Transcribe the entries exactly as they stand below, passing over any picture.

[Itemized modification records]
= = = = = = =
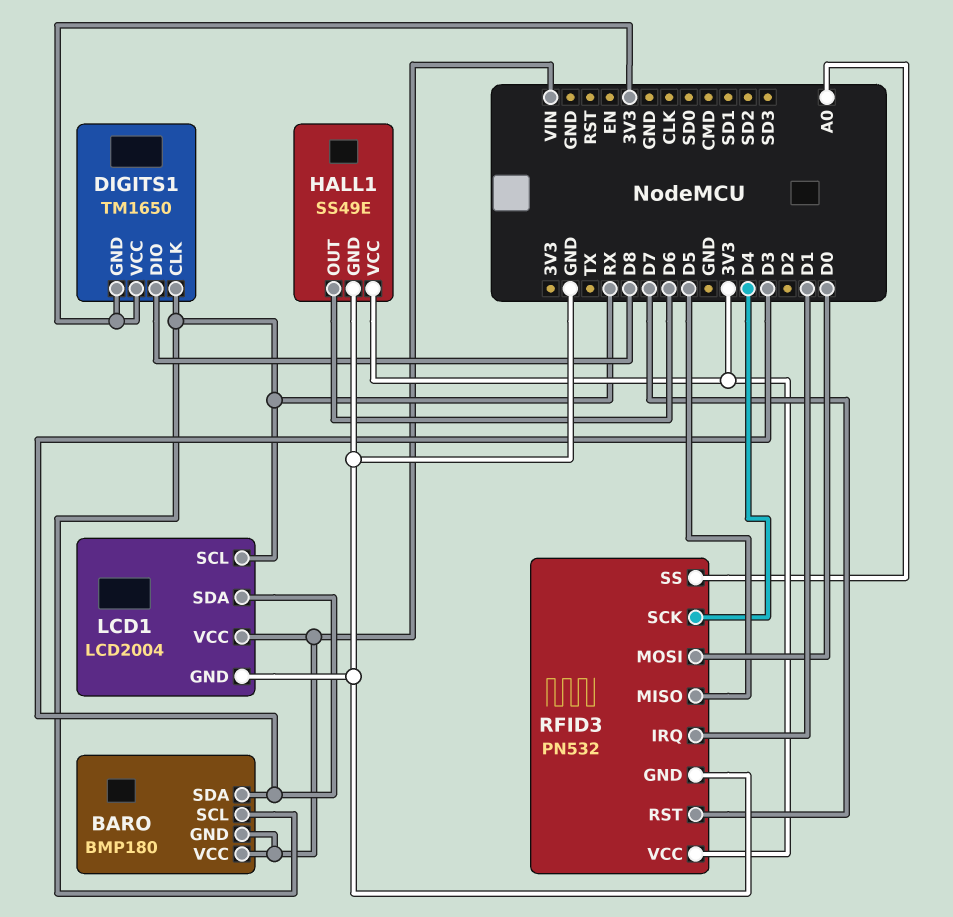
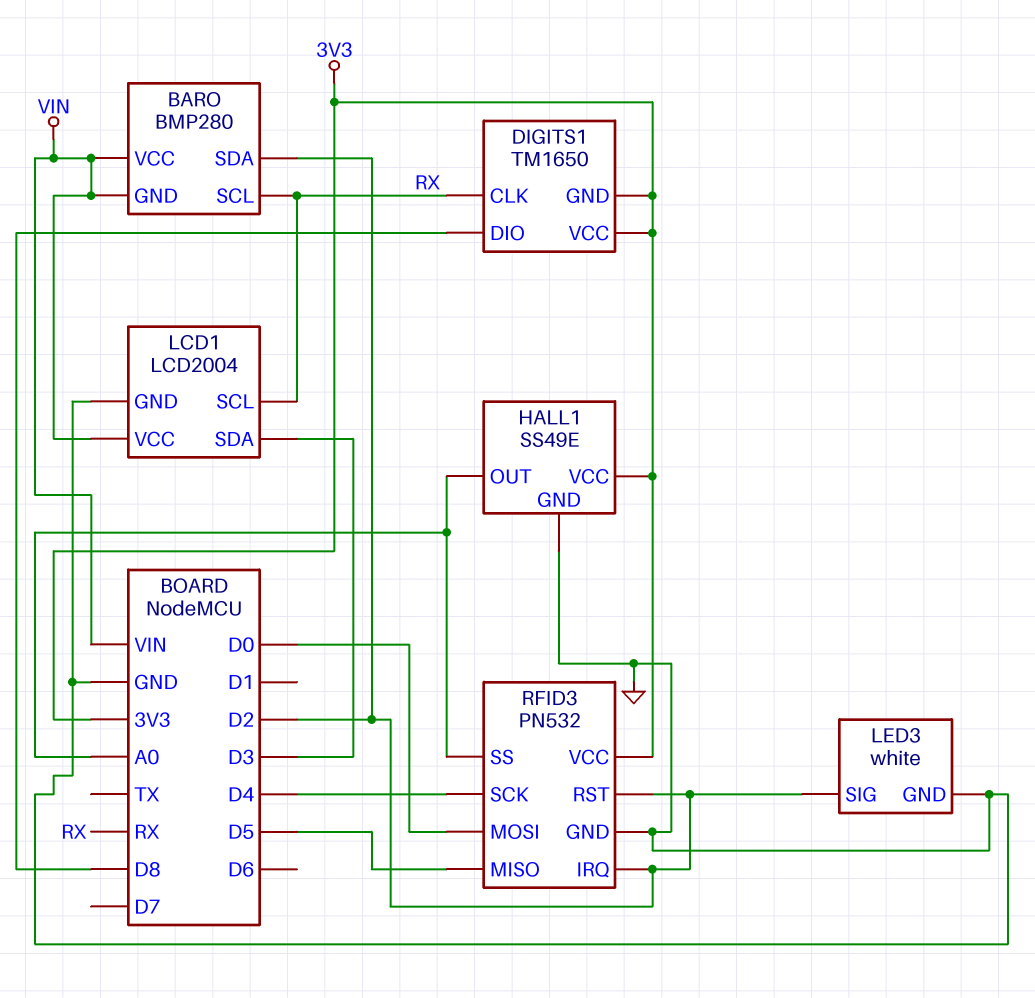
BARO: BMP180 -> BMP280
BARO pin SDA: D3 -> D2
HALL1 pin OUT: D6 -> A0
LED3: none -> white
LED3 pin GND: none -> GND
LED3 pin SIG: none -> D2
RFID3 pin IRQ: D1 -> D2
RFID3 pin RST: D7 -> D2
= = = = = = =
* **Answer to the exercise**
BARO: BMP180 -> BMP280
BARO pin SDA: D3 -> D2
HALL1 pin OUT: D6 -> A0
LED3: none -> white
LED3 pin GND: none -> GND
LED3 pin SIG: none -> D2
RFID3 pin IRQ: D1 -> D2
RFID3 pin RST: D7 -> D2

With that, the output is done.